[WORK TO COMPLETE] Look below for the line that has "relocated | blue". Set down the lines from there through the line that has "120 degrees clockwise |", exactly as written.

Segment Open

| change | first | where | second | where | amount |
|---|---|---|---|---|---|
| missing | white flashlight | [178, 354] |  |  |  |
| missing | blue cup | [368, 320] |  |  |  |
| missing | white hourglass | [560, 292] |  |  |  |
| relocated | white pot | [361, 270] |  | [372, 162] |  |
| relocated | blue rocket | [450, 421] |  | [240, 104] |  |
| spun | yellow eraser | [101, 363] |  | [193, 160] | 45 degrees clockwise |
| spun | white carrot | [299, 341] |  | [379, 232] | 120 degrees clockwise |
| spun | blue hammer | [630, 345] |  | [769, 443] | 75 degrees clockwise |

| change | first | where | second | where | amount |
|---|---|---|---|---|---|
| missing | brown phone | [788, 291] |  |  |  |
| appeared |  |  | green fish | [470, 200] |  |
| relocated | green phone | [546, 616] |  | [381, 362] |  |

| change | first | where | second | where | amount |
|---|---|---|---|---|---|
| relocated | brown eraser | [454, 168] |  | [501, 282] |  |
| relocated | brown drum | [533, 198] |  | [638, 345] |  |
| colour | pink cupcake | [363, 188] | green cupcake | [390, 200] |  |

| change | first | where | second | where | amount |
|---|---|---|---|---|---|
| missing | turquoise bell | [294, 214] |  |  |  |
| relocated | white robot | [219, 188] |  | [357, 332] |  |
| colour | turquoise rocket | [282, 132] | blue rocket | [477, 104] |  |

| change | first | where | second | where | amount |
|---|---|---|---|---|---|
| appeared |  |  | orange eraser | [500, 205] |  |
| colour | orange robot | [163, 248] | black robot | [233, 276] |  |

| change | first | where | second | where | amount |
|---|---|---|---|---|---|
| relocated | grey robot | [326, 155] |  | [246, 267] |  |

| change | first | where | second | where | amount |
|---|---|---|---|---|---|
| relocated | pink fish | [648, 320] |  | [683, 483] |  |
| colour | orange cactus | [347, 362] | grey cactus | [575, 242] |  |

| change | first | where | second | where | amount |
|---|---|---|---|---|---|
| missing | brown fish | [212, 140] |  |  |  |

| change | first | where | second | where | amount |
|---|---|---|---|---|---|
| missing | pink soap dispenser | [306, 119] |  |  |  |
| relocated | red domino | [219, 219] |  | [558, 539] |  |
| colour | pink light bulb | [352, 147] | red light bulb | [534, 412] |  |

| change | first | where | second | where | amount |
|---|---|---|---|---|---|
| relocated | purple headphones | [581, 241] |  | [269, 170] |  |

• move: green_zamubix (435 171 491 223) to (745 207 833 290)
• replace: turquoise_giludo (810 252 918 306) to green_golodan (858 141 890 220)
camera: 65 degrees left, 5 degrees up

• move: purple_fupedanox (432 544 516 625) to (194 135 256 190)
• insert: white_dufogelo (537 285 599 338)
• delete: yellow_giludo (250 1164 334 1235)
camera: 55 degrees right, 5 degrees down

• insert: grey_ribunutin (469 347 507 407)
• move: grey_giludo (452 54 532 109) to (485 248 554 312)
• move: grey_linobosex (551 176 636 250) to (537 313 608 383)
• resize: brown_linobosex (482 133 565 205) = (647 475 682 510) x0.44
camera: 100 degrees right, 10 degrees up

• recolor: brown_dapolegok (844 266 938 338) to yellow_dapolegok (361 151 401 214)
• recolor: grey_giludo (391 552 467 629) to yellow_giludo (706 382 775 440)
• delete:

Segment Closed

[WRITTEN SOLUTION]
| relocated | blue rocket | [450, 421] |  | [240, 104] |  |
| spun | yellow eraser | [101, 363] |  | [193, 160] | 45 degrees clockwise |
| spun | white carrot | [299, 341] |  | [379, 232] | 120 degrees clockwise |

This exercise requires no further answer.